** Opening SOURCE DATA block **

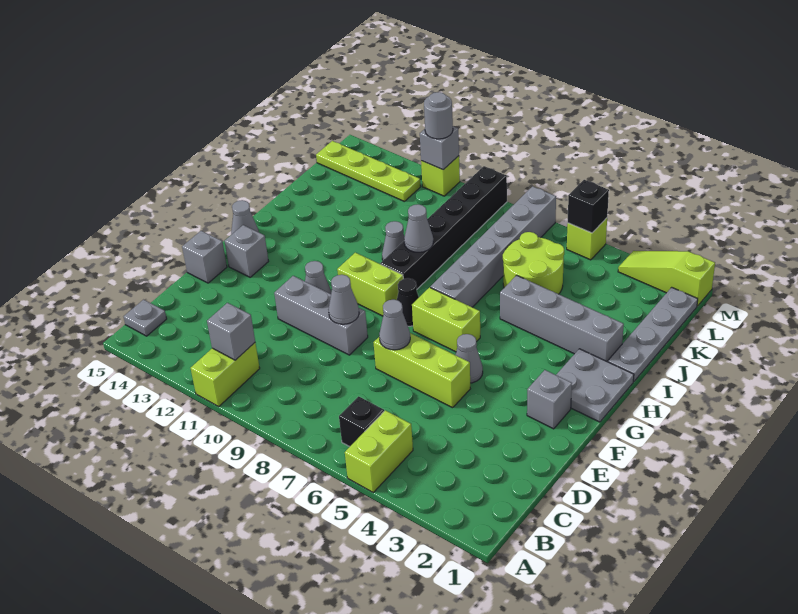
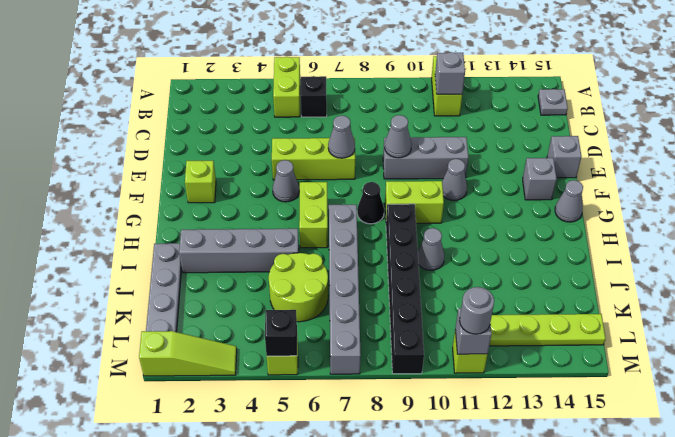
grey brick F2 level 1 -> lime brick F2 level 1
grey plate G1:H2 level 1 -> none
lime brick G6:G7 level 1 -> lime brick G6:H6 level 1
grey cone I9 level 2 -> none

** Closing SOURCE DATA block **

EXERCISE DETAILS>
Select every line above that contains the word "grey", and copy it.

ANSWER FOR THIS EXERCISE>
grey brick F2 level 1 -> lime brick F2 level 1
grey plate G1:H2 level 1 -> none
grey cone I9 level 2 -> none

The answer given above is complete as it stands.